> What you are asked to do
Copy the part of the items that opens with the line containing "I am providing" and closes with the line containing "lock (highlighted by a blue box)?", keeping both of those lines and every character unchanged. Leave the pictures out of your copy.

> Data shown
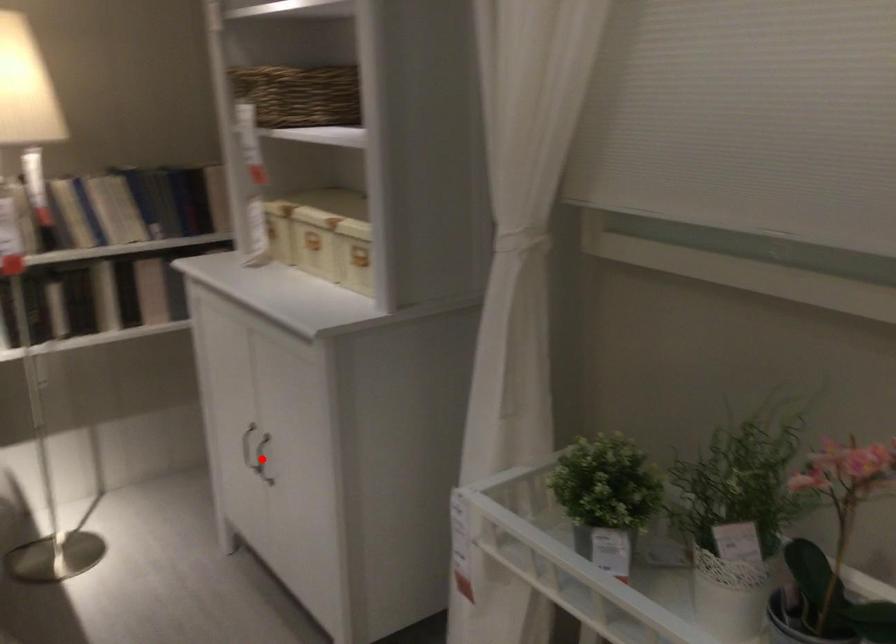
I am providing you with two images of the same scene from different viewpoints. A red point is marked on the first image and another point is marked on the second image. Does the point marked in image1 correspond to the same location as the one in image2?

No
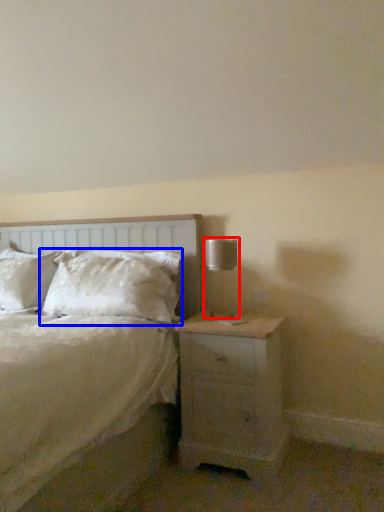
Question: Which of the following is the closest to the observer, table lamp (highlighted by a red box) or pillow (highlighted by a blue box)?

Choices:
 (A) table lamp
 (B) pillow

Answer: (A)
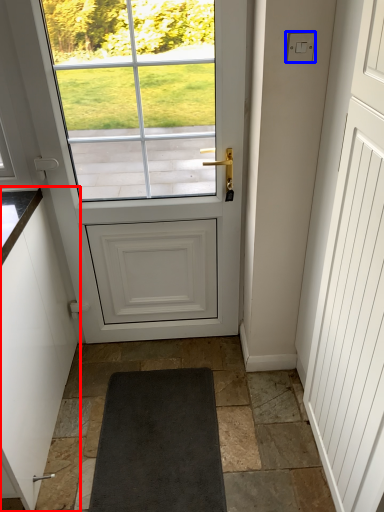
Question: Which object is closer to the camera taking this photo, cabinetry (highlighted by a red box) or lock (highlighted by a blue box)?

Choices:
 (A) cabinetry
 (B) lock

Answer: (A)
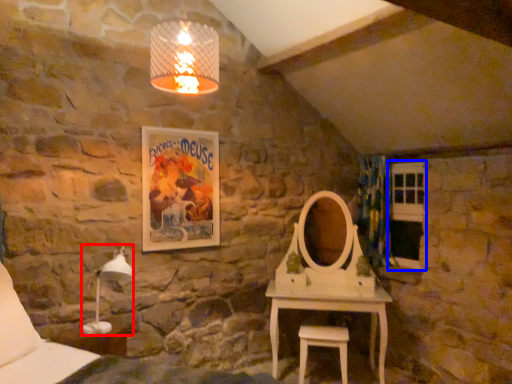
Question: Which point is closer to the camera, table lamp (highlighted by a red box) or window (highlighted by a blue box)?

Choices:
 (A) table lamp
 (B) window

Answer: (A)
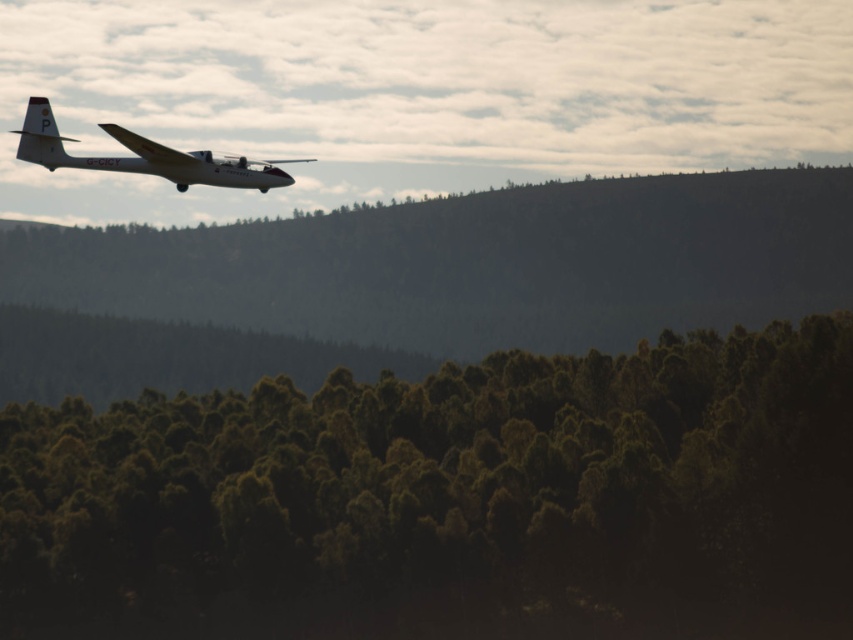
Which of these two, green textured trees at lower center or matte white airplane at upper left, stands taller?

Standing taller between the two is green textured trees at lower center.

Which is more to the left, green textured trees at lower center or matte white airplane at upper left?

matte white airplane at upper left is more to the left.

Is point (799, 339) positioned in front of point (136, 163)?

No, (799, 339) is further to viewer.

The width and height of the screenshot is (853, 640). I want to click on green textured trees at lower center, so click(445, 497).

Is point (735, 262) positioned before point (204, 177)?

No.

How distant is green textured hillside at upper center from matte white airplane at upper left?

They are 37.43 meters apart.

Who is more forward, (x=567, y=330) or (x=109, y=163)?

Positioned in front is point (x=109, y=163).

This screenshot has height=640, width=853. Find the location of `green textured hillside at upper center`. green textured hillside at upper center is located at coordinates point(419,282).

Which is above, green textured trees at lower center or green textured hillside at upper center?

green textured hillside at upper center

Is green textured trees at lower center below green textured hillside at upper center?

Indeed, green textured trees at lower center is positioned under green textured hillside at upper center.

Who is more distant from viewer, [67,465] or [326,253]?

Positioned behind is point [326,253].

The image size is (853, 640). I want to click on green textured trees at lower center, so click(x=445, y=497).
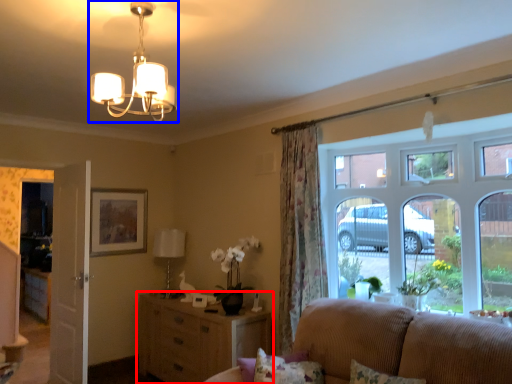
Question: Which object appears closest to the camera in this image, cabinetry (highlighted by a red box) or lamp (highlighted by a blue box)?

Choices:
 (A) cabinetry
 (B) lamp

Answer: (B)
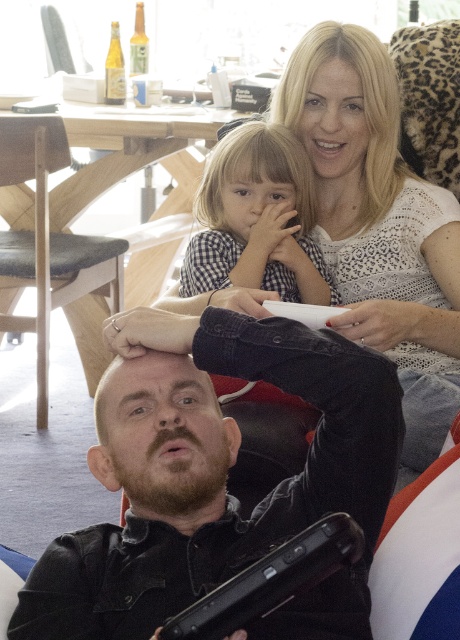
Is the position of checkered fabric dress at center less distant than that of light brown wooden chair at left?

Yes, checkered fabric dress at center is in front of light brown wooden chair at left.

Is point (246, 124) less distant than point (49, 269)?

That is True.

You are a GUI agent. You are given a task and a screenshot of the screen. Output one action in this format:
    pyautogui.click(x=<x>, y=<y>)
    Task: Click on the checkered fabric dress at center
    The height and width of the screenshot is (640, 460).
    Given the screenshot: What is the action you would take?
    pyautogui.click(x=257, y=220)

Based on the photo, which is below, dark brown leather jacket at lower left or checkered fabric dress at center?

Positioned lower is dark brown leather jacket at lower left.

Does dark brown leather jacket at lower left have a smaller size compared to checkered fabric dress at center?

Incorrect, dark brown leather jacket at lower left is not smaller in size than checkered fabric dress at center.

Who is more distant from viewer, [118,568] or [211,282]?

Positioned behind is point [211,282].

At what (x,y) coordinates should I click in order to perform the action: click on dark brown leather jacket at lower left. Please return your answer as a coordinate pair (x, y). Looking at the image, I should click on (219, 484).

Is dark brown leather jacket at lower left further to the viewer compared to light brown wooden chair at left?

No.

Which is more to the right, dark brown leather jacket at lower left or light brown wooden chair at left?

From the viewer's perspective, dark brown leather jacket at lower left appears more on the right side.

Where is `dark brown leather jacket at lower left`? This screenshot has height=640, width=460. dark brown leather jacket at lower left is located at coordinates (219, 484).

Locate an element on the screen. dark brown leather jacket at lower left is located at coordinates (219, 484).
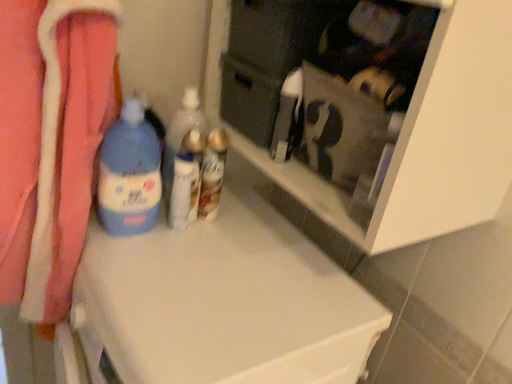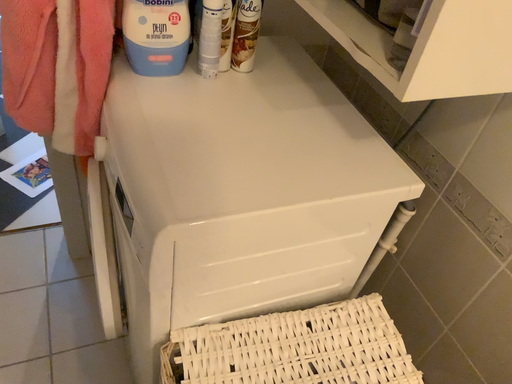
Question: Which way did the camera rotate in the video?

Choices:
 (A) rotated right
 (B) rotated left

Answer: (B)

---

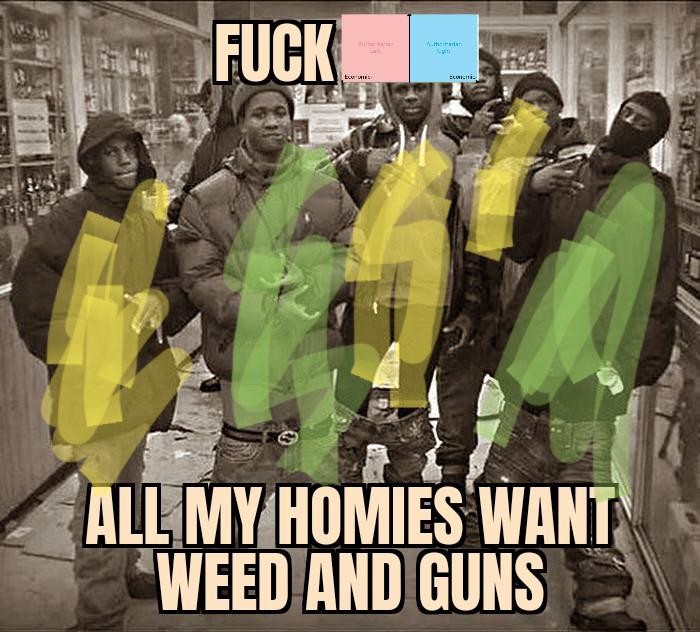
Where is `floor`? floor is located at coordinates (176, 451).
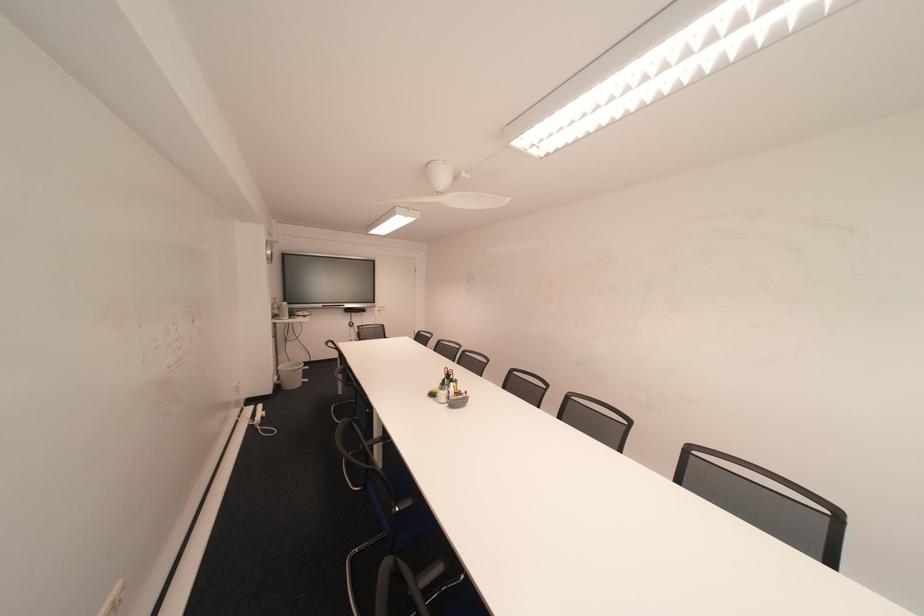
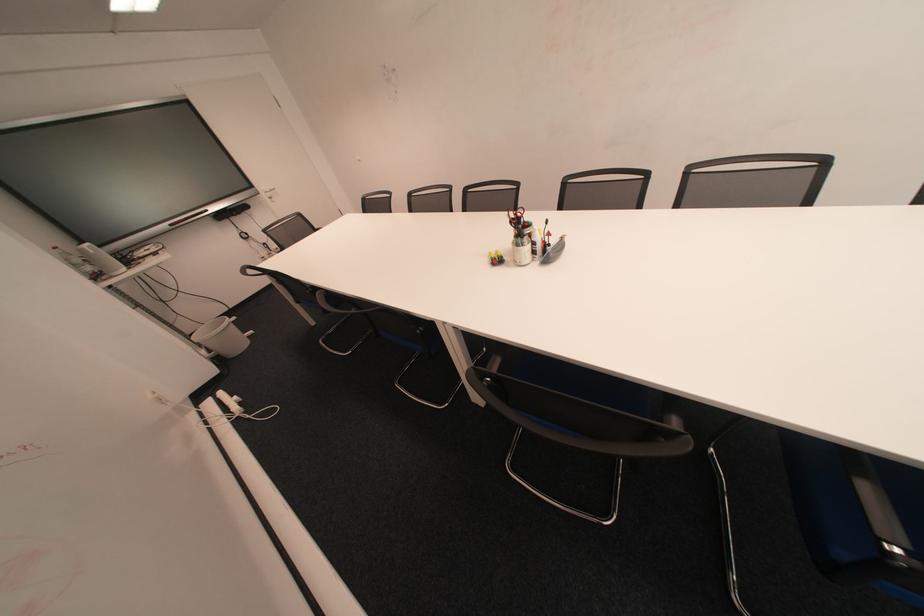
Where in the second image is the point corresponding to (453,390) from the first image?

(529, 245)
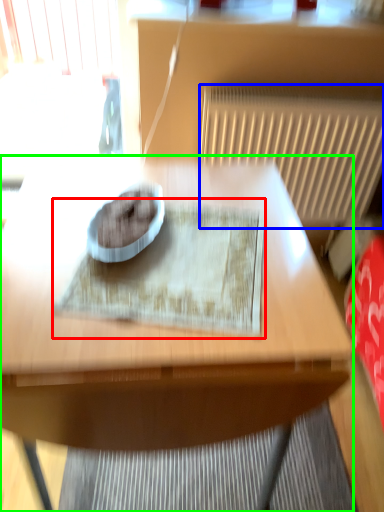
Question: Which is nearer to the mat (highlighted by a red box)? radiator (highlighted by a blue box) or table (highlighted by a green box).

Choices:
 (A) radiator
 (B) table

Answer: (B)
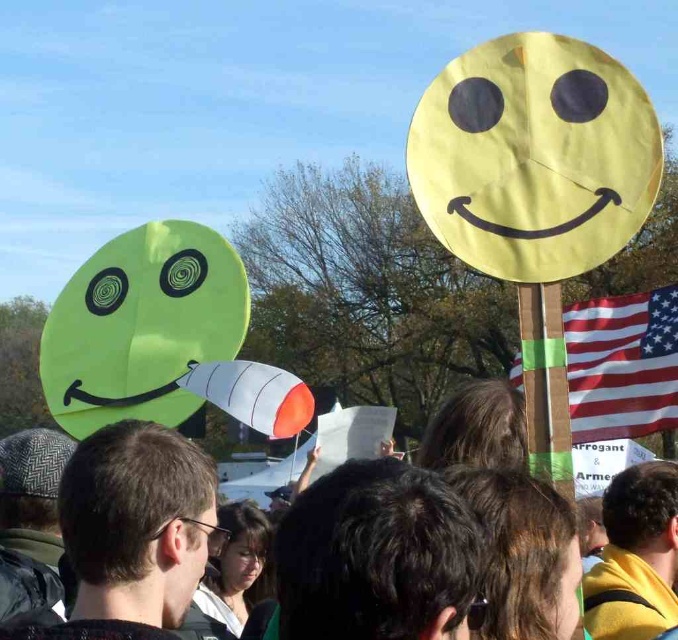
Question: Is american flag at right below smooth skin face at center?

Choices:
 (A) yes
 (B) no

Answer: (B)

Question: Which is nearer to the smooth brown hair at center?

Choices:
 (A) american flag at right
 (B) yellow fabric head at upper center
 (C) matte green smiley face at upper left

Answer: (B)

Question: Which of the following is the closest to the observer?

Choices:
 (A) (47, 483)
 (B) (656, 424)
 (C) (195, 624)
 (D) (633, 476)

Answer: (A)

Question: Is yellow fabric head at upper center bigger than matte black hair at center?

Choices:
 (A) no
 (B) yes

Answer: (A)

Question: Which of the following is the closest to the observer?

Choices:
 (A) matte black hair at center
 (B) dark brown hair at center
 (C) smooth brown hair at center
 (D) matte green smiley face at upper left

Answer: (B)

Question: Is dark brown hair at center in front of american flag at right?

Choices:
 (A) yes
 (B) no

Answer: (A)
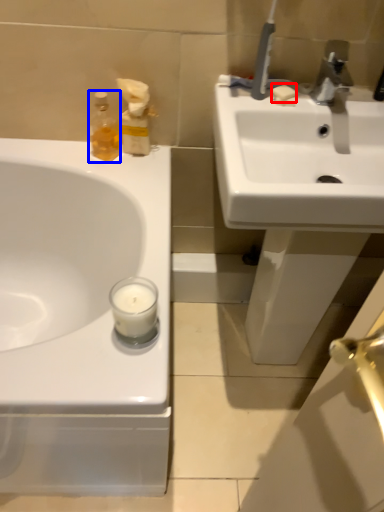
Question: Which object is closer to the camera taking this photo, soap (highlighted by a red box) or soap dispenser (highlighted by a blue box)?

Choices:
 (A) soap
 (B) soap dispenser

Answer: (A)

--

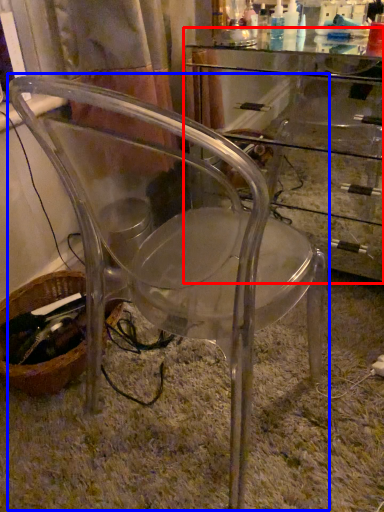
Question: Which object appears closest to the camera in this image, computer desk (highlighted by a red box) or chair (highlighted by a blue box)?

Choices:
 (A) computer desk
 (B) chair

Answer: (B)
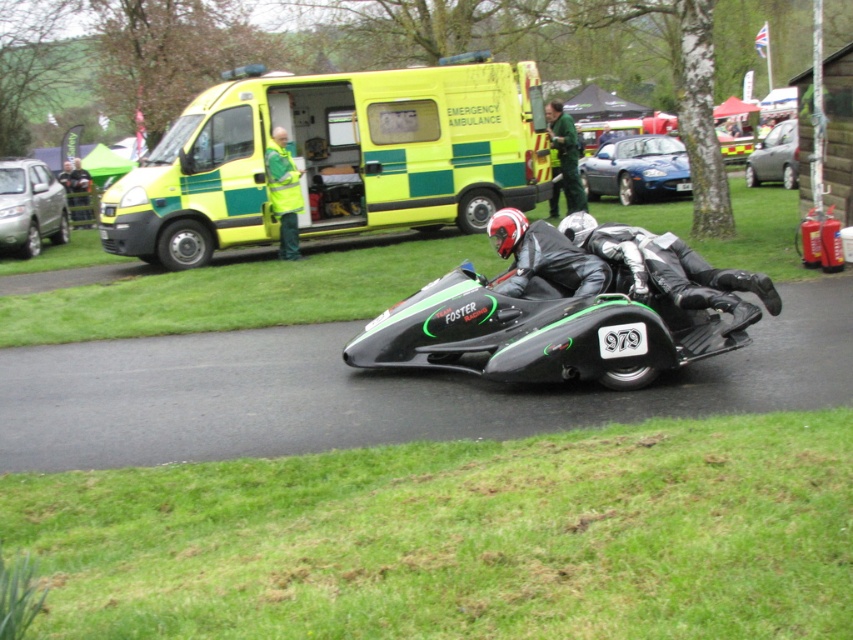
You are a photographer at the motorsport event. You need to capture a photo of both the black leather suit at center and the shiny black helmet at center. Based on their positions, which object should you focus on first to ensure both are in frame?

> Exercise answer
I am providing you with two images of the same scene from different viewpoints. A red point is marked on the first image and another point is marked on the second image. Does the point marked in image1 correspond to the same location as the one in image2?

No
Question: Which of the following is the closest to the observer, table lamp (highlighted by a red box) or pillow (highlighted by a blue box)?

Choices:
 (A) table lamp
 (B) pillow

Answer: (A)
Question: Which object is closer to the camera taking this photo, cabinetry (highlighted by a red box) or lock (highlighted by a blue box)?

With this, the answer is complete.